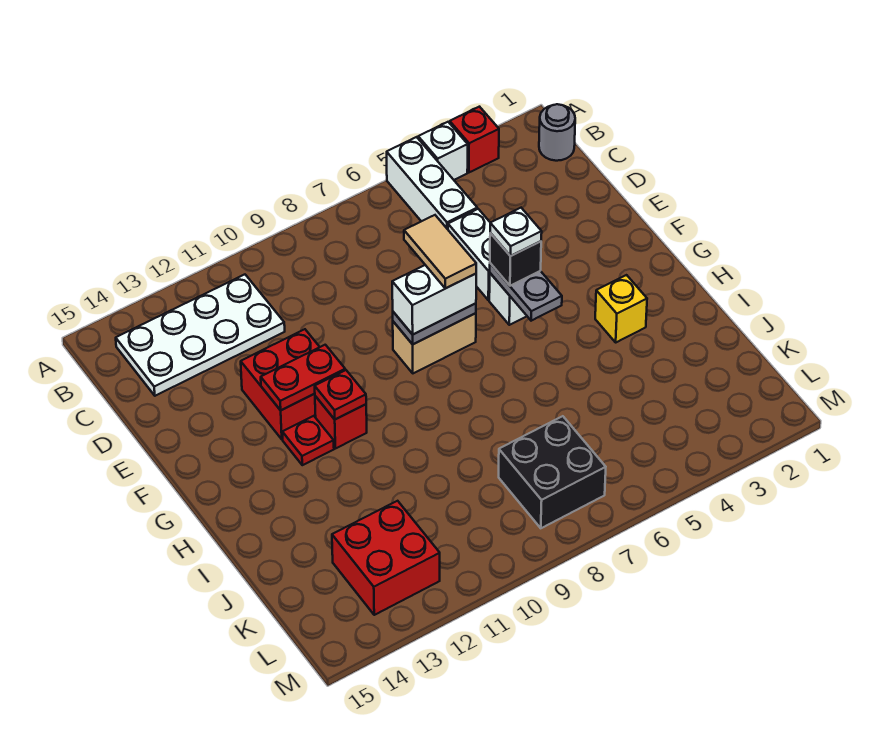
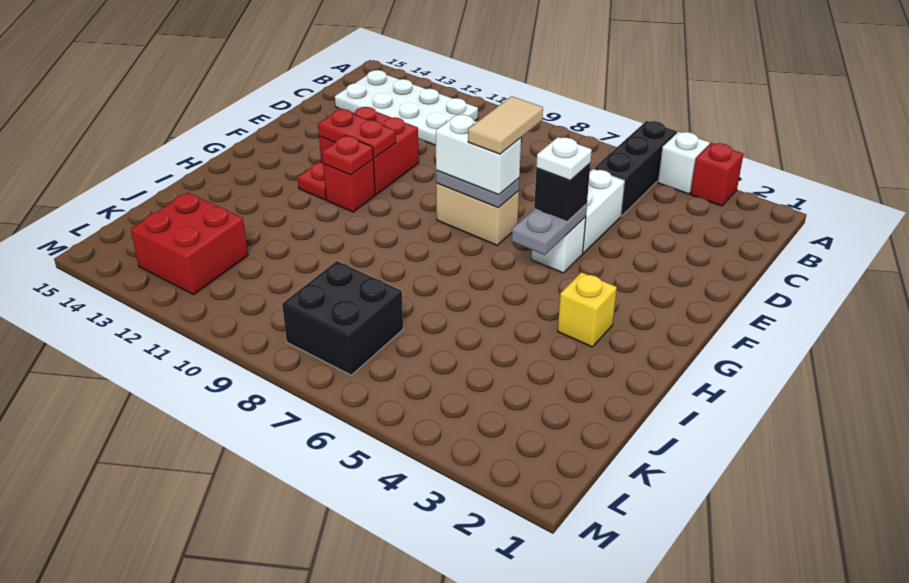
white brick A5:C5 level 1 -> black brick A5:C5 level 1
grey round brick B1 level 1 -> none

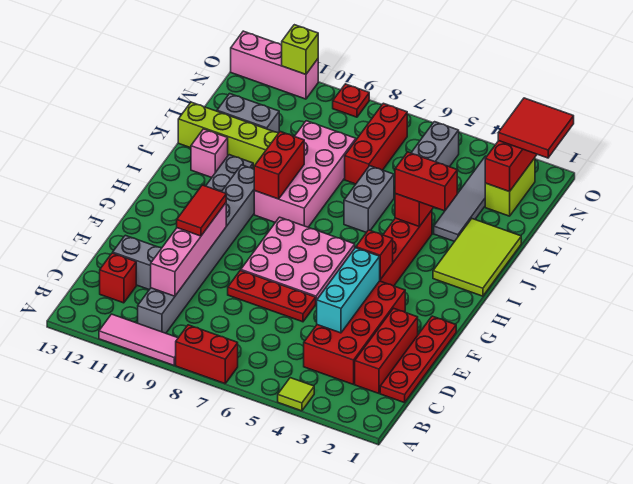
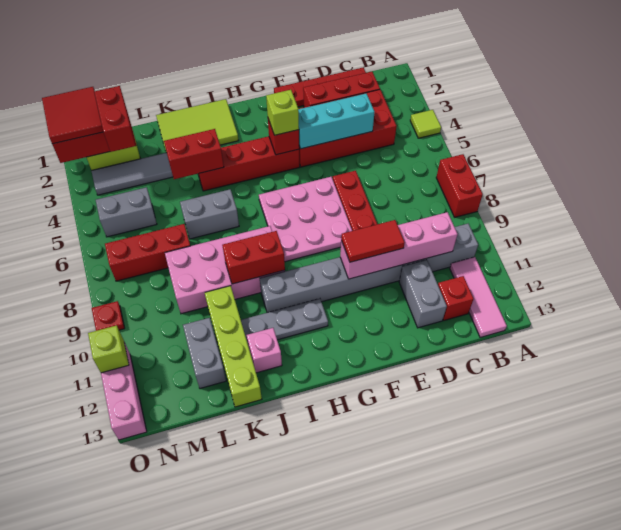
pink tile A9:A11 level 1 -> pink tile B11:B13 level 1
none -> lime brick G4 level 3
red brick J3:J4 level 3 -> red brick M2:M3 level 3

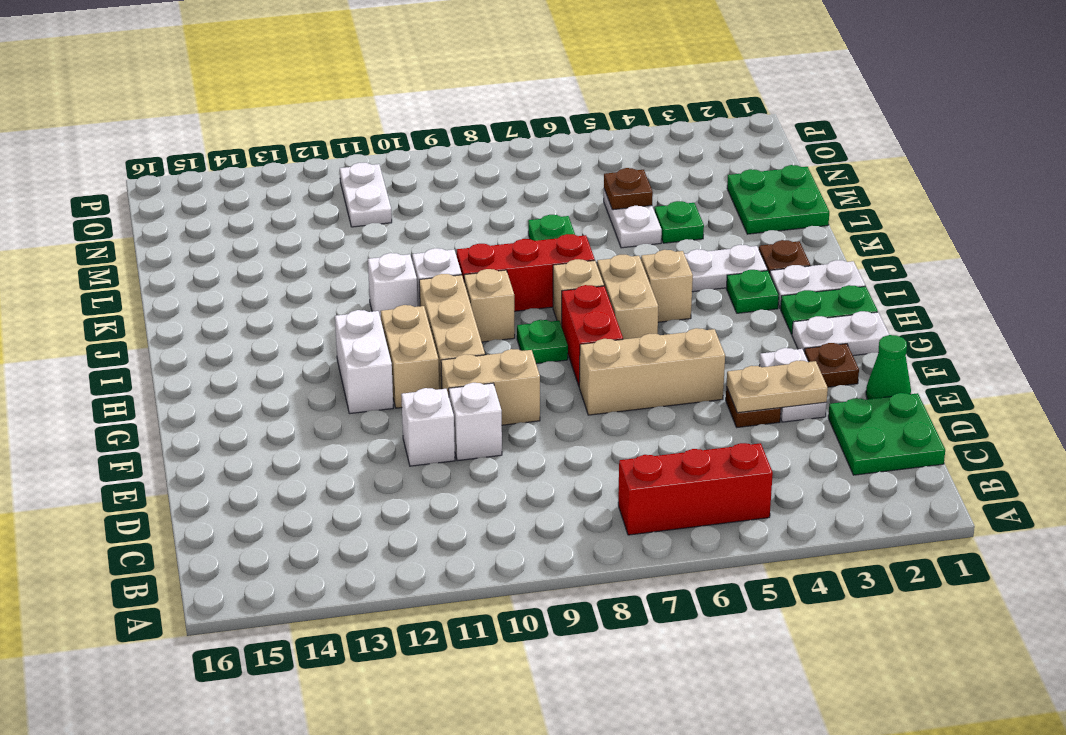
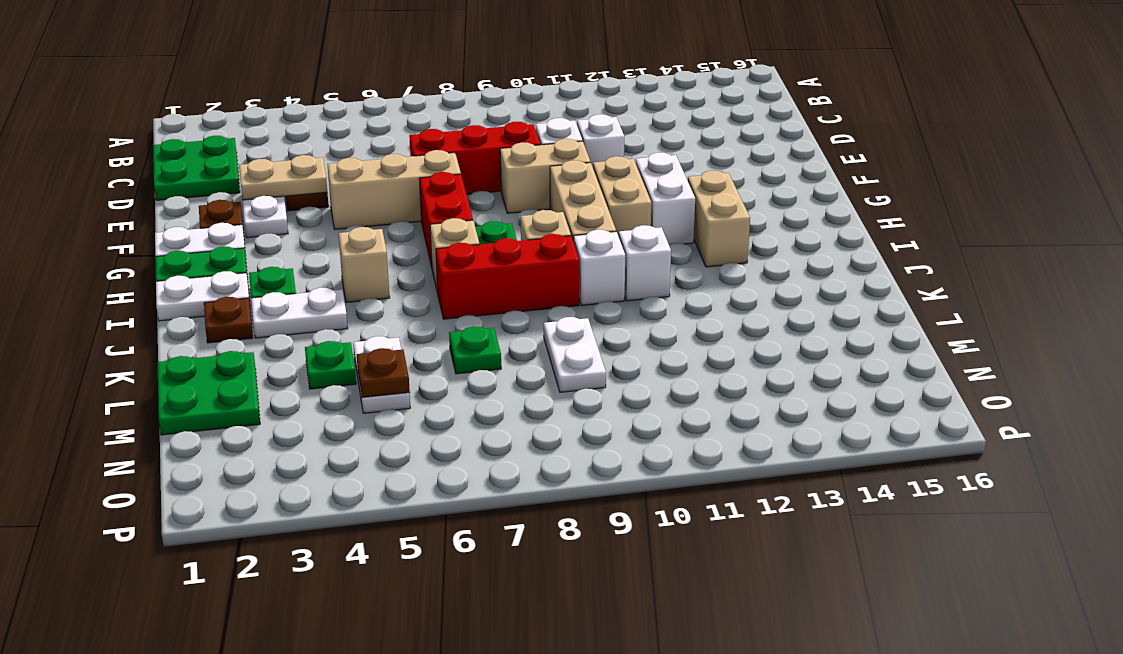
red brick B5:B7 level 1 -> red brick E7:E9 level 1
green cone E1 level 1 -> none
tan brick H6:I6 level 1 -> tan brick H13:I13 level 1
white plate N11:O11 level 1 -> white plate L9:M9 level 1

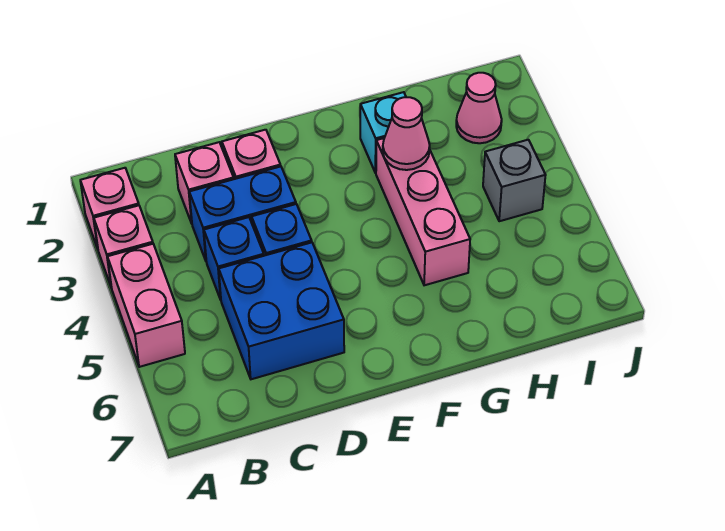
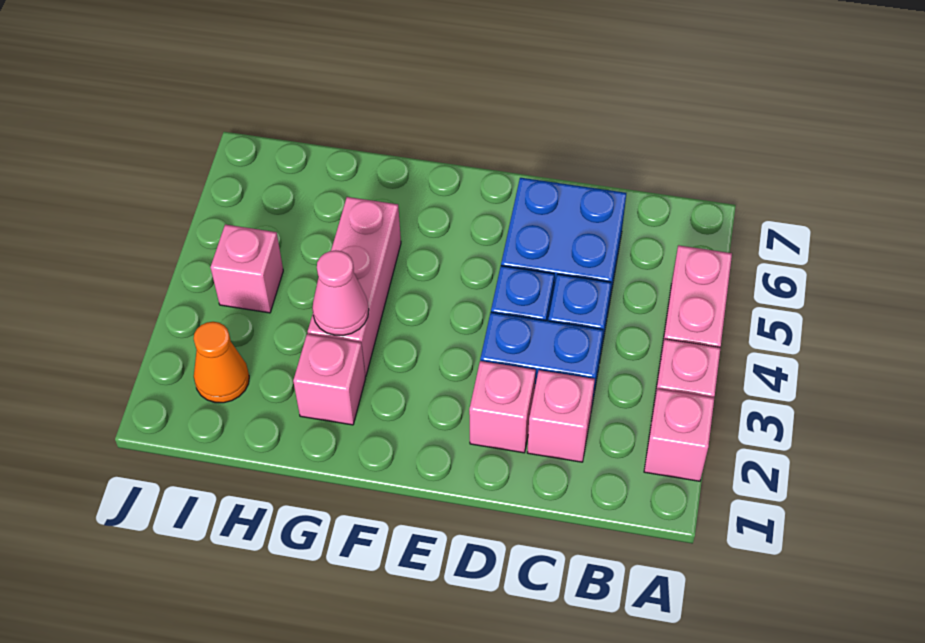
cyan brick G2 level 1 -> pink brick G2 level 1
pink cone I2 level 1 -> orange cone I2 level 1
grey brick I4 level 1 -> pink brick I4 level 1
•••••
**Task details:** Using the records above, output their complete text exactly, minus any images.

**Reply to the exercise:**
white brick A5:C5 level 1 -> black brick A5:C5 level 1
grey round brick B1 level 1 -> none

pink tile A9:A11 level 1 -> pink tile B11:B13 level 1
none -> lime brick G4 level 3
red brick J3:J4 level 3 -> red brick M2:M3 level 3

red brick B5:B7 level 1 -> red brick E7:E9 level 1
green cone E1 level 1 -> none
tan brick H6:I6 level 1 -> tan brick H13:I13 level 1
white plate N11:O11 level 1 -> white plate L9:M9 level 1

cyan brick G2 level 1 -> pink brick G2 level 1
pink cone I2 level 1 -> orange cone I2 level 1
grey brick I4 level 1 -> pink brick I4 level 1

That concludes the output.